EXERCISE INSTRUCTIONS:
Pull each line holding the word "brick" from the data.

START EXTRACTED DATA

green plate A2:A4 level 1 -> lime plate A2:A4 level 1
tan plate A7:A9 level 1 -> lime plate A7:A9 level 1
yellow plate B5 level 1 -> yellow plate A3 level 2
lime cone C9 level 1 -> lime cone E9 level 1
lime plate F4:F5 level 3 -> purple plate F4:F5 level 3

END EXTRACTED DATA
START EXTRACTED DATA

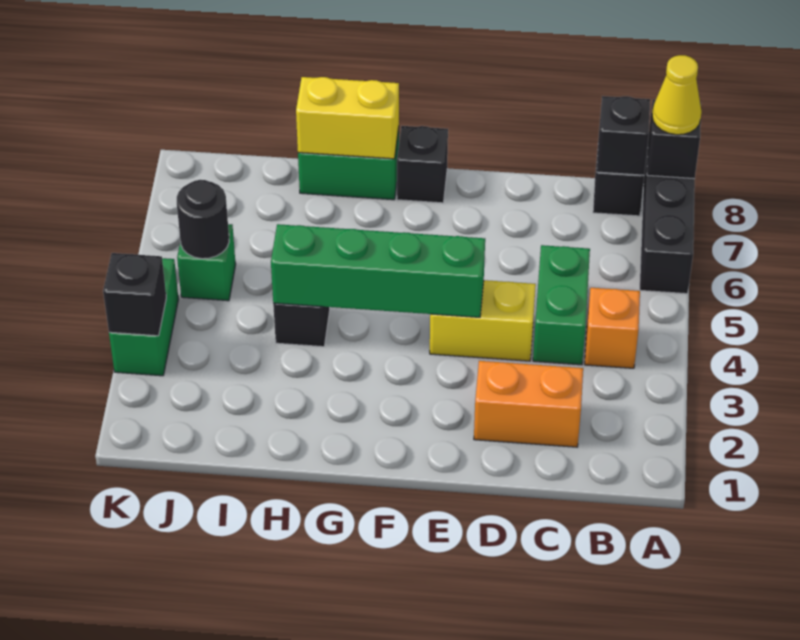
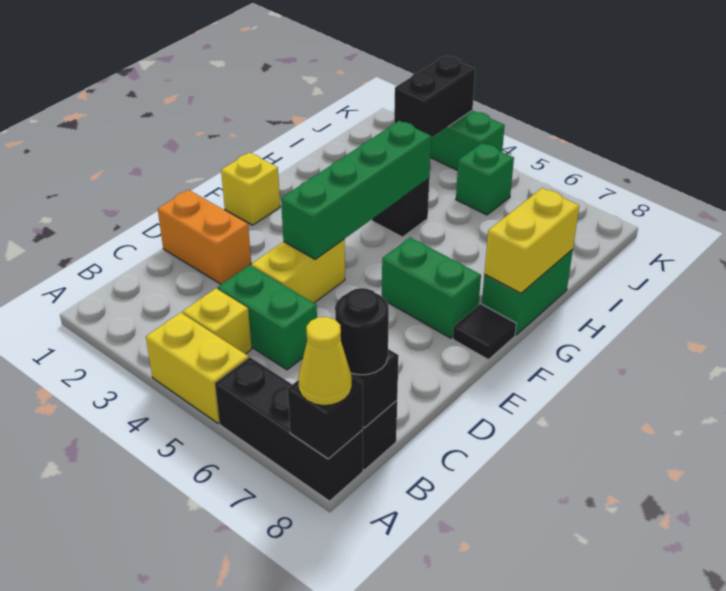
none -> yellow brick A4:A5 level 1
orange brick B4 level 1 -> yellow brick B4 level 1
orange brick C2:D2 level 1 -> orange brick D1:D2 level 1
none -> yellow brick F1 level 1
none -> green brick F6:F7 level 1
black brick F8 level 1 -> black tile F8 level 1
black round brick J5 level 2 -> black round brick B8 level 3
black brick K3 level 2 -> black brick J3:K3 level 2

END EXTRACTED DATA

SOLUTION TO THE EXERCISE:
none -> yellow brick A4:A5 level 1
orange brick B4 level 1 -> yellow brick B4 level 1
orange brick C2:D2 level 1 -> orange brick D1:D2 level 1
none -> yellow brick F1 level 1
none -> green brick F6:F7 level 1
black brick F8 level 1 -> black tile F8 level 1
black round brick J5 level 2 -> black round brick B8 level 3
black brick K3 level 2 -> black brick J3:K3 level 2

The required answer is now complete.